## DATA SUPPLIED
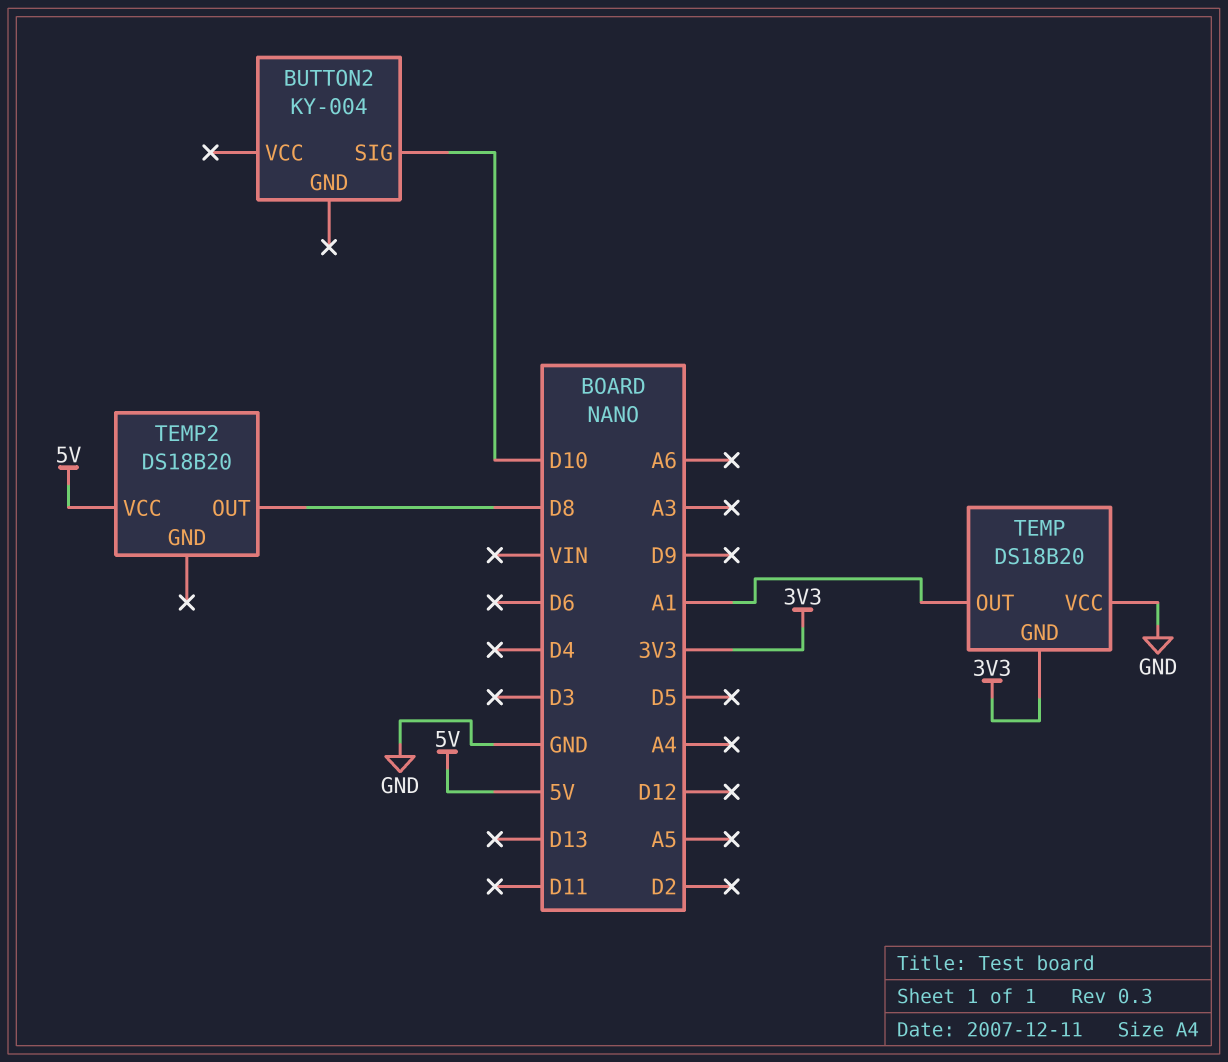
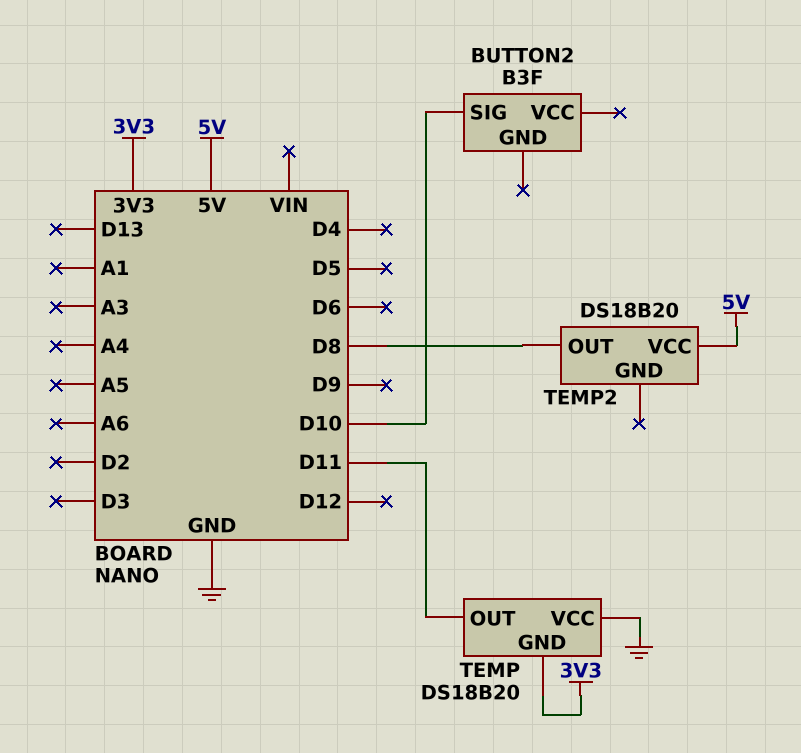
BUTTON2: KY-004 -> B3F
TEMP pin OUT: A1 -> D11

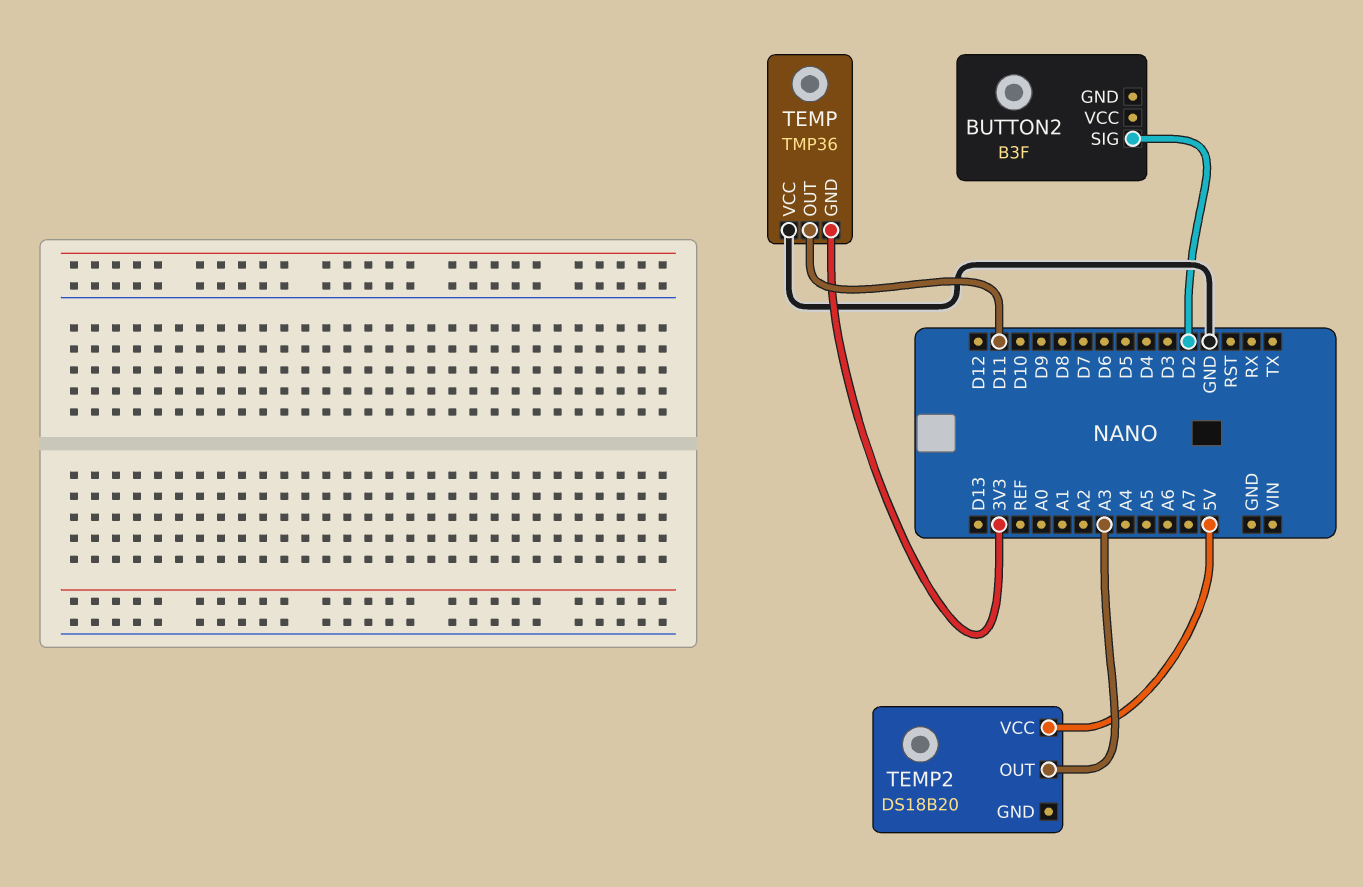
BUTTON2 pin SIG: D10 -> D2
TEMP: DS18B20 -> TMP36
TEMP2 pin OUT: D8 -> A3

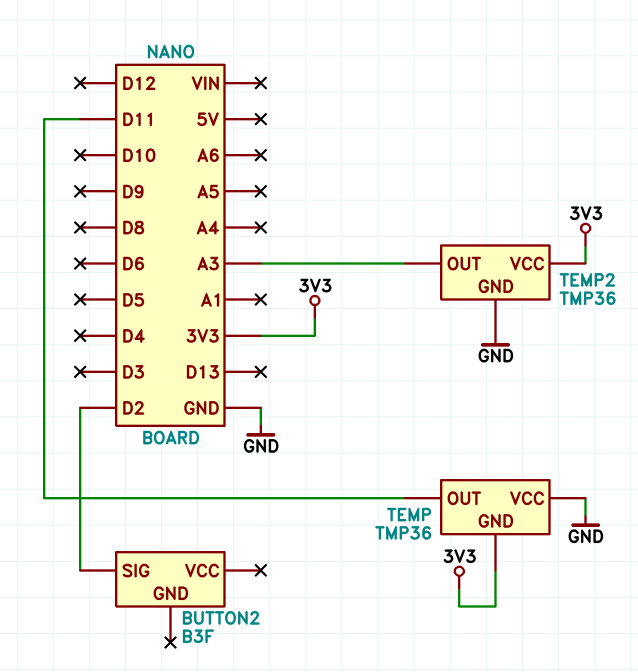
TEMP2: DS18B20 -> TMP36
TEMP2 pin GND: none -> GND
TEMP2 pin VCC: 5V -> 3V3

## EXERCISE GOAL
Copy out exactly the lines between the line with "TEMP2: DS18B20 -> TMP36" and the last line of the entries, counting both of those lines.

## OUTPUT BELOW
TEMP2: DS18B20 -> TMP36
TEMP2 pin GND: none -> GND
TEMP2 pin VCC: 5V -> 3V3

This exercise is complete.